____ Information given

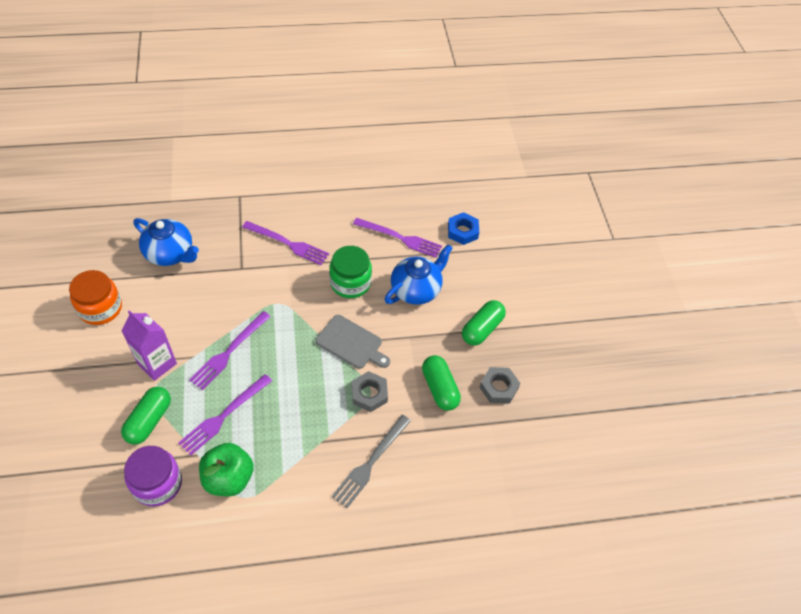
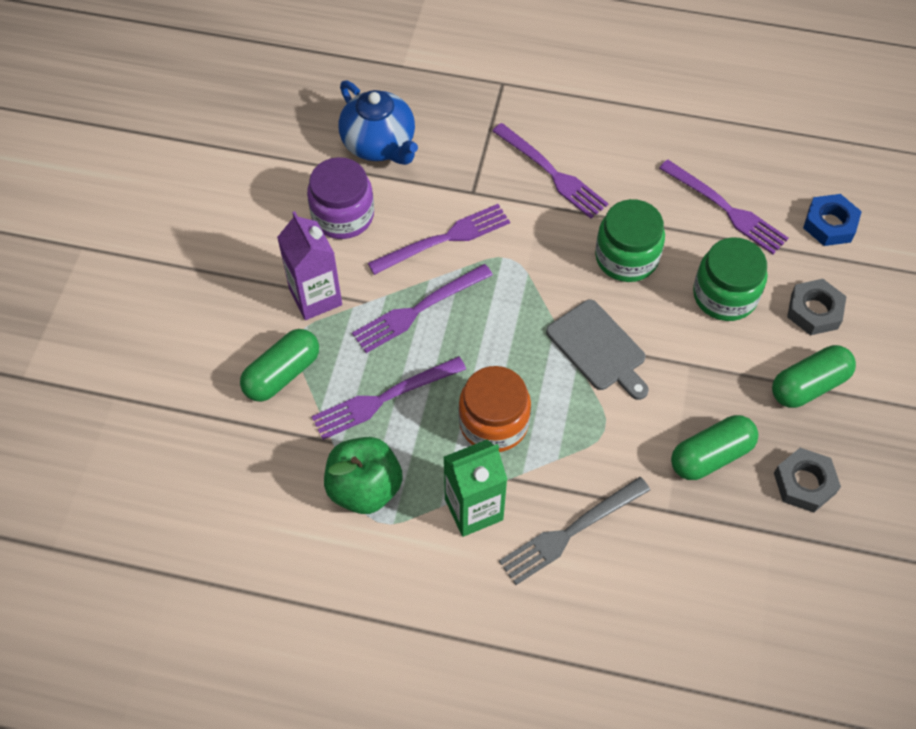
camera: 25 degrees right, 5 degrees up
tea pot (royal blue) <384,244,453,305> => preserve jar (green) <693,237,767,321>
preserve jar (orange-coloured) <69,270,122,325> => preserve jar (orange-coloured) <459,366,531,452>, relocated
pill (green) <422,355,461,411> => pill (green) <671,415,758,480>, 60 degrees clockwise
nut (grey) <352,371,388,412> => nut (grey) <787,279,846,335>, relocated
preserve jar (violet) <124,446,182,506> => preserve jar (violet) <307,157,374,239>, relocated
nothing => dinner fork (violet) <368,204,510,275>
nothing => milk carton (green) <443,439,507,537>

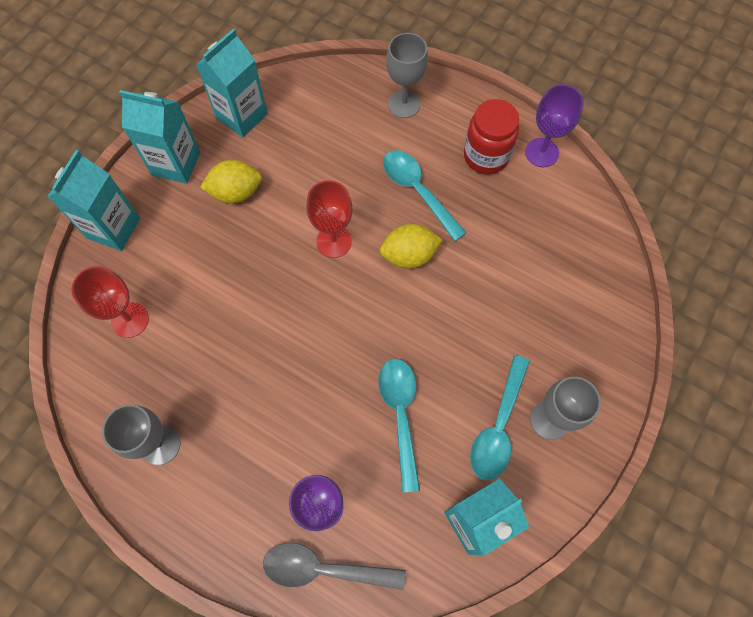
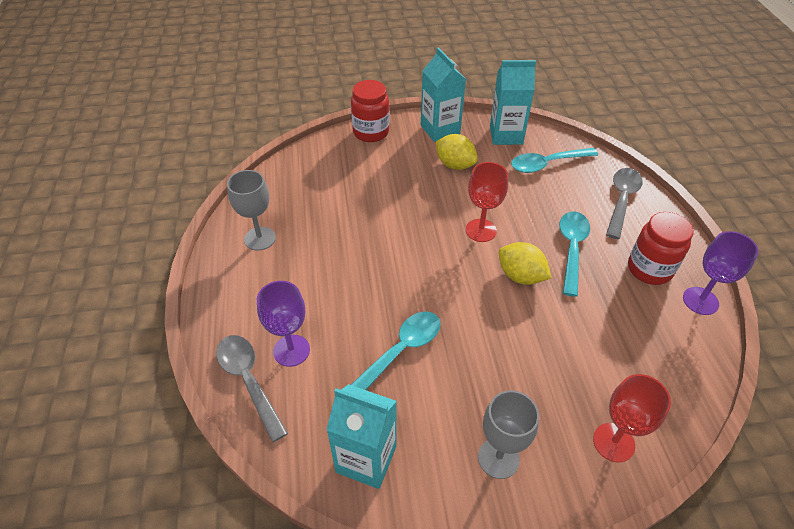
camera: 50 degrees right, 20 degrees down
wine glass (grey) <386,33,428,118> => tablespoon (grey) <606,168,643,239>
milk carton (turquoise) <47,150,140,251> => preserve jar (red) <351,80,389,142>
wine glass (red) <71,266,149,338> => wine glass (red) <593,374,671,462>, relocated
tablespoon (turquoise) <470,355,530,480> => tablespoon (turquoise) <511,148,598,173>, relocated

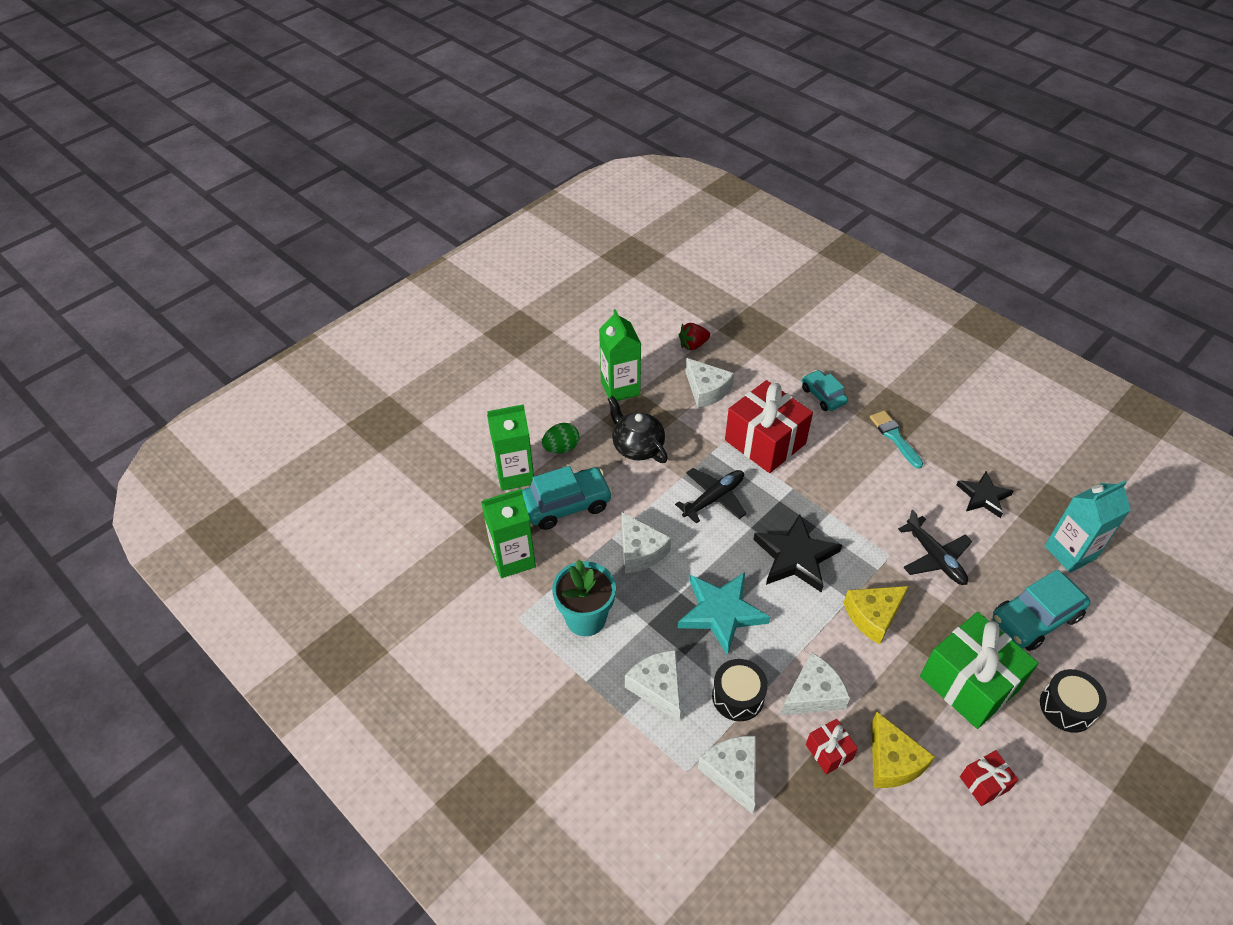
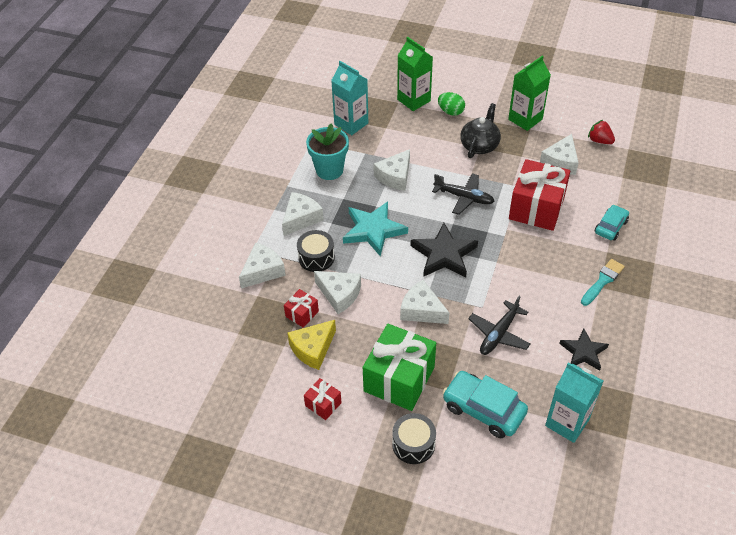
camera: 65 degrees right, 0 degrees up
toy car (turquoise) <522,466,613,530> => nothing
milk carton (green) <481,489,536,578> => milk carton (turquoise) <331,61,368,135>
cheese (golden) <844,586,909,645> => cheese (pure white) <400,280,449,324>

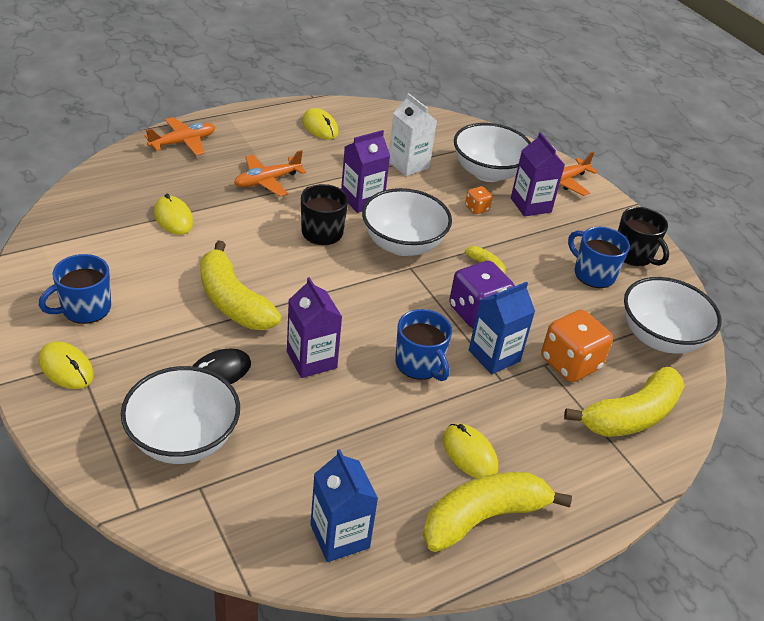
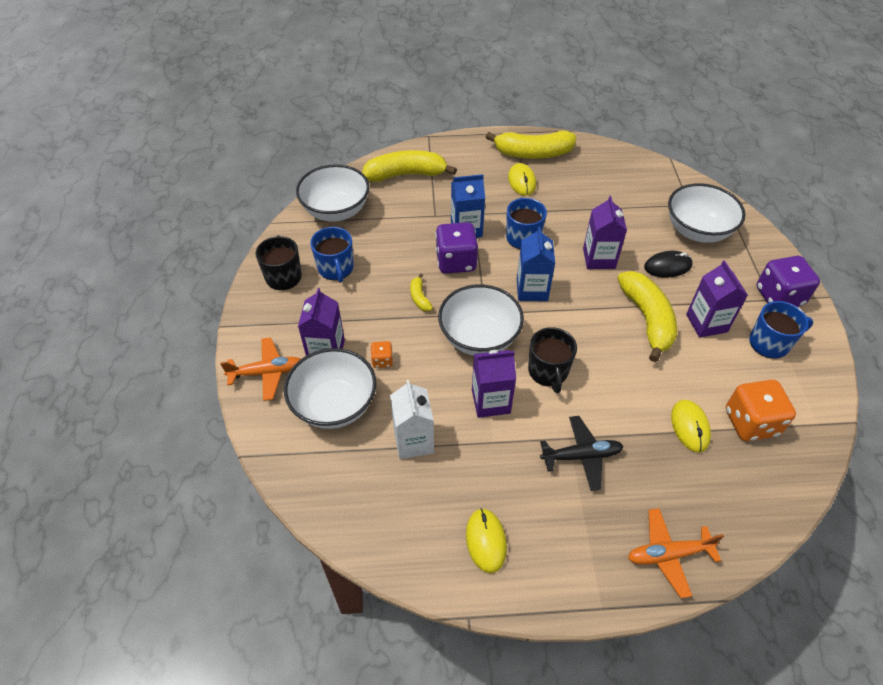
camera: 150 degrees left, 10 degrees up
aeroplane (orange-coloured) <234,150,306,197> => aeroplane (ebony) <540,416,624,491>
dice (orange-coloured) <541,310,613,382> => dice (orange-coloured) <726,380,796,441>, relocated
mouse (golden) <39,341,94,389> => dice (violet) <757,256,820,307>
milk carton (royal blue) <310,449,378,562> => milk carton (royal blue) <517,227,555,301>, relocated
nothing => milk carton (violet) <686,260,748,338>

________

# What you are asked to do
Omitting all images, retype each line of the records precisely.

# Reply to the task
camera: 25 degrees right, 5 degrees up
tea pot (royal blue) <384,244,453,305> => preserve jar (green) <693,237,767,321>
preserve jar (orange-coloured) <69,270,122,325> => preserve jar (orange-coloured) <459,366,531,452>, relocated
pill (green) <422,355,461,411> => pill (green) <671,415,758,480>, 60 degrees clockwise
nut (grey) <352,371,388,412> => nut (grey) <787,279,846,335>, relocated
preserve jar (violet) <124,446,182,506> => preserve jar (violet) <307,157,374,239>, relocated
nothing => dinner fork (violet) <368,204,510,275>
nothing => milk carton (green) <443,439,507,537>

camera: 50 degrees right, 20 degrees down
wine glass (grey) <386,33,428,118> => tablespoon (grey) <606,168,643,239>
milk carton (turquoise) <47,150,140,251> => preserve jar (red) <351,80,389,142>
wine glass (red) <71,266,149,338> => wine glass (red) <593,374,671,462>, relocated
tablespoon (turquoise) <470,355,530,480> => tablespoon (turquoise) <511,148,598,173>, relocated

camera: 65 degrees right, 0 degrees up
toy car (turquoise) <522,466,613,530> => nothing
milk carton (green) <481,489,536,578> => milk carton (turquoise) <331,61,368,135>
cheese (golden) <844,586,909,645> => cheese (pure white) <400,280,449,324>

camera: 150 degrees left, 10 degrees up
aeroplane (orange-coloured) <234,150,306,197> => aeroplane (ebony) <540,416,624,491>
dice (orange-coloured) <541,310,613,382> => dice (orange-coloured) <726,380,796,441>, relocated
mouse (golden) <39,341,94,389> => dice (violet) <757,256,820,307>
milk carton (royal blue) <310,449,378,562> => milk carton (royal blue) <517,227,555,301>, relocated
nothing => milk carton (violet) <686,260,748,338>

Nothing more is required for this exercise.